» Your objective
List every line in the data below that contains the string "acciaccatura", copying each line in full.

» Data extract
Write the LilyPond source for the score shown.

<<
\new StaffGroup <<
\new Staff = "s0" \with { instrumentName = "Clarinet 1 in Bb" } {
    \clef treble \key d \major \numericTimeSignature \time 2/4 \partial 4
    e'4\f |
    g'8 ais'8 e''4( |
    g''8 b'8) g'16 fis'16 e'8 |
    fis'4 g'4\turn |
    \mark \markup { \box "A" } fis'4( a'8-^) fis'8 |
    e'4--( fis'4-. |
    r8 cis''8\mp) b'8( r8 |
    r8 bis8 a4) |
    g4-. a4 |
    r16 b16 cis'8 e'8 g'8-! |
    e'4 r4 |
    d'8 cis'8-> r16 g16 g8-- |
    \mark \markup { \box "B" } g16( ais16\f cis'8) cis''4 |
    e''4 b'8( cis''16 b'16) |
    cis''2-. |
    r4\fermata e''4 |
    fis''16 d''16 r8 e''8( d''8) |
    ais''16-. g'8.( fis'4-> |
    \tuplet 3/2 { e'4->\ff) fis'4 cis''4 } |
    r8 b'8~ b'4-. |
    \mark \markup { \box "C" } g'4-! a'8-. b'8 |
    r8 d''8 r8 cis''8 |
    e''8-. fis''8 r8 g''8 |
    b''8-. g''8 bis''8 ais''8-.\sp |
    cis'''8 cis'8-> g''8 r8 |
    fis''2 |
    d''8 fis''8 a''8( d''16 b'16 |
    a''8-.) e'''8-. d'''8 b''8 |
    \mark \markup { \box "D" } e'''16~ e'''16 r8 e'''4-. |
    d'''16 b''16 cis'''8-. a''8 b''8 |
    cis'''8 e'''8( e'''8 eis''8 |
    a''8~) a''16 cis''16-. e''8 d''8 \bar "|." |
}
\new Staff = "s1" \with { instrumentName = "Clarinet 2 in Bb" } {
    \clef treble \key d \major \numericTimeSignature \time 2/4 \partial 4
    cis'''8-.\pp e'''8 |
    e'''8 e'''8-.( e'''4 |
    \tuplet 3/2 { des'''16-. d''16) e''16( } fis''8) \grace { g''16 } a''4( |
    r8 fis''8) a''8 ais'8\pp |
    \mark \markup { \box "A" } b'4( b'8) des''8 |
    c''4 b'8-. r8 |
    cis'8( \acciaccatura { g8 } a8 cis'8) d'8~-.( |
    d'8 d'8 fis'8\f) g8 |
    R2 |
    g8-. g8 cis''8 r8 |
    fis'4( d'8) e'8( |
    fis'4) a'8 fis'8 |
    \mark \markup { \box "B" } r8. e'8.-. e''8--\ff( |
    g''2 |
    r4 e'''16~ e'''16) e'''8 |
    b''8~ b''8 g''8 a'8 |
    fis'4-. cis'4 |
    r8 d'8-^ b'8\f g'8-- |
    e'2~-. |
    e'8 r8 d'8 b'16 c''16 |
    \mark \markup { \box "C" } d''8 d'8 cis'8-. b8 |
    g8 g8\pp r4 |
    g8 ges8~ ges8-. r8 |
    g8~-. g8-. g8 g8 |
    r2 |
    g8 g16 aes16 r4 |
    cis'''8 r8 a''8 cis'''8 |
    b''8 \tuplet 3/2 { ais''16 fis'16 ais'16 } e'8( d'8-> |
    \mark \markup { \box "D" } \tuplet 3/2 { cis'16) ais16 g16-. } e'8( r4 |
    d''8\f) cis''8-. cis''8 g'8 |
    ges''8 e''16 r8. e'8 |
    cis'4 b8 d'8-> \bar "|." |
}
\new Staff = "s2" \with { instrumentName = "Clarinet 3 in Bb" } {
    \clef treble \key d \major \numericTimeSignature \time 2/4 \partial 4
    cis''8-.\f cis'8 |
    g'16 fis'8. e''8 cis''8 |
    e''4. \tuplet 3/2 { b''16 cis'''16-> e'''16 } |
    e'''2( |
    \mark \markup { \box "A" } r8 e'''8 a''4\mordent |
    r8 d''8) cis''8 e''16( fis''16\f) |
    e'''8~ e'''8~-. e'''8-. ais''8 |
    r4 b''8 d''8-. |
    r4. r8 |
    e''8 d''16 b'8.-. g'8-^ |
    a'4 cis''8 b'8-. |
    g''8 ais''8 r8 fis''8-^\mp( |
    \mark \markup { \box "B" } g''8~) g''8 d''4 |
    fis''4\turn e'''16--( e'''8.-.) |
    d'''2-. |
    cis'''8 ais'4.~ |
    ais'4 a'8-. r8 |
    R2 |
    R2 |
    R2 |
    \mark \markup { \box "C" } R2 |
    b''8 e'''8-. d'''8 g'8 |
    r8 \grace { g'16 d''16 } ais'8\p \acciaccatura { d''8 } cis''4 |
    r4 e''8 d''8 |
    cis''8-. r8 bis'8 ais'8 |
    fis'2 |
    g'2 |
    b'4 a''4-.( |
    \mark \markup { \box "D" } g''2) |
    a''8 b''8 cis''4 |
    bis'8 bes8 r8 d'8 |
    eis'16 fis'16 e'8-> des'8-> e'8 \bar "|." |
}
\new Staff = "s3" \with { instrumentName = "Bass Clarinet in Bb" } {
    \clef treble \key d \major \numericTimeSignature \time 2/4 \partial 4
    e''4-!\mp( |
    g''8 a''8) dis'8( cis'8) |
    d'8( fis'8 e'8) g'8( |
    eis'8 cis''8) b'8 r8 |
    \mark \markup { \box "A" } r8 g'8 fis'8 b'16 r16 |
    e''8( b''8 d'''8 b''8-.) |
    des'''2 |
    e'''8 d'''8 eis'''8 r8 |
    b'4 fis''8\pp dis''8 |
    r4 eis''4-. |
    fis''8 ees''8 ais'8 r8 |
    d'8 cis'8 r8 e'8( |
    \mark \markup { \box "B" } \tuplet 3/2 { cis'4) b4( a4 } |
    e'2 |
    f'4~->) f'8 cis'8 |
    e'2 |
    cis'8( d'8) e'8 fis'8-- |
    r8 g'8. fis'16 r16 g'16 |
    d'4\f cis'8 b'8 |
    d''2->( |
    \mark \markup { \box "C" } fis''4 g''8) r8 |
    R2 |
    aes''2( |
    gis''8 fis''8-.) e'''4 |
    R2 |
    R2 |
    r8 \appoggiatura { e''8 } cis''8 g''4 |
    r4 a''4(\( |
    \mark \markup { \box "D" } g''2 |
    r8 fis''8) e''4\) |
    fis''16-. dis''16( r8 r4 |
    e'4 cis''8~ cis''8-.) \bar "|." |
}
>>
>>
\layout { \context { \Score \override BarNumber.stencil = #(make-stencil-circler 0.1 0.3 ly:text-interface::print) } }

» Finished answer
    cis'8( \acciaccatura { g8 } a8 cis'8) d'8~-.( |
    r8 \grace { g'16 d''16 } ais'8\p \acciaccatura { d''8 } cis''4 |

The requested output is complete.